| Task |
The result should be every line of the listing that holds the word "down".

| Data listing |

________________

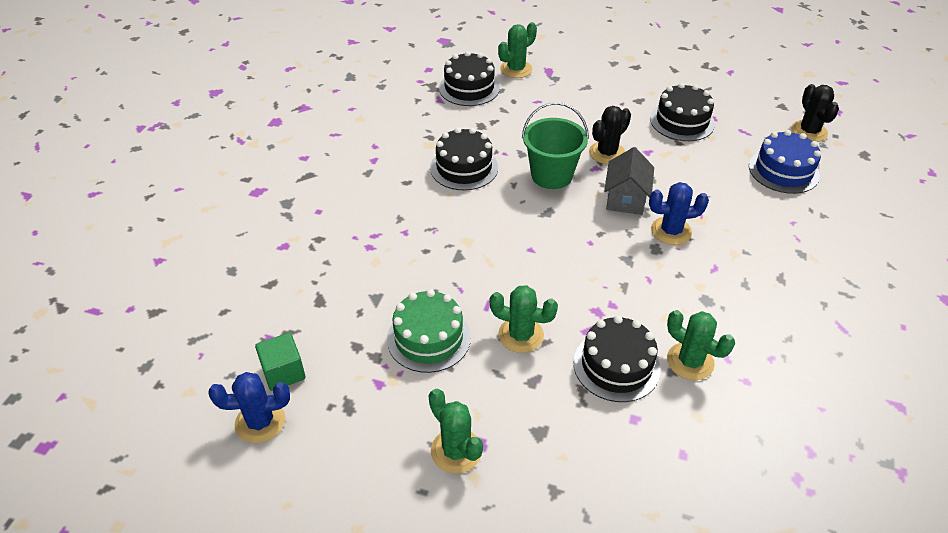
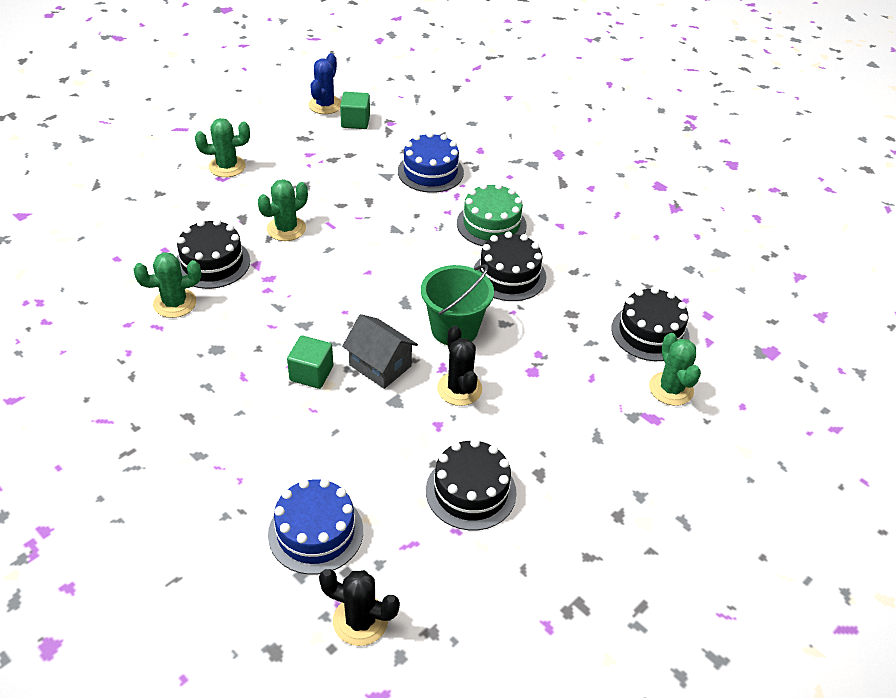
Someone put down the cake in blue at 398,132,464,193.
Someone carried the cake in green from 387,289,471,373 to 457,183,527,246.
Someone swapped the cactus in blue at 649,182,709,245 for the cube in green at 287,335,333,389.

________________

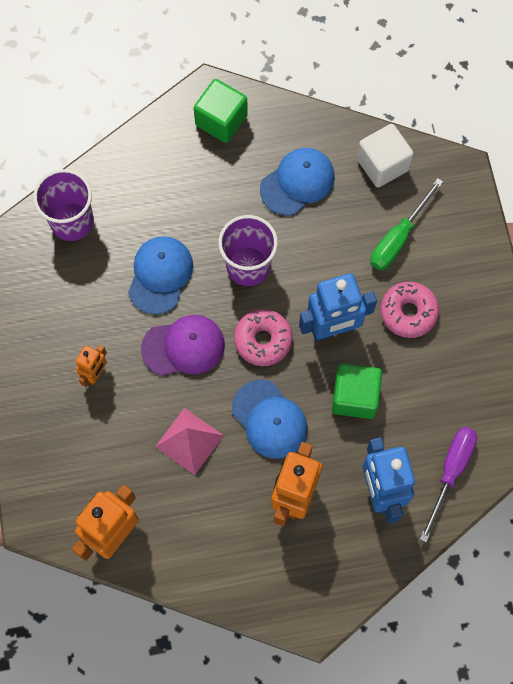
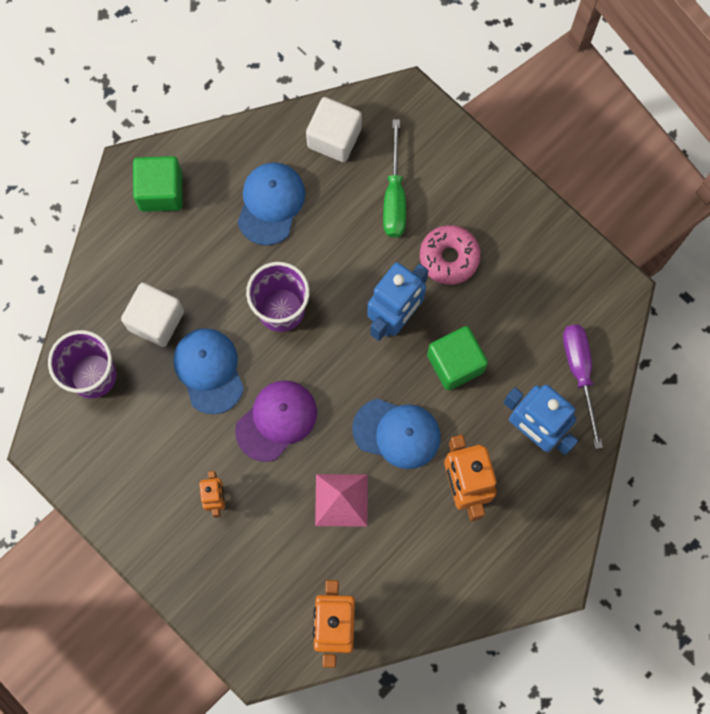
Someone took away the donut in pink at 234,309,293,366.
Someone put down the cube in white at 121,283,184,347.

________________

| Response to this exercise |
Someone put down the cake in blue at 398,132,464,193.
Someone put down the cube in white at 121,283,184,347.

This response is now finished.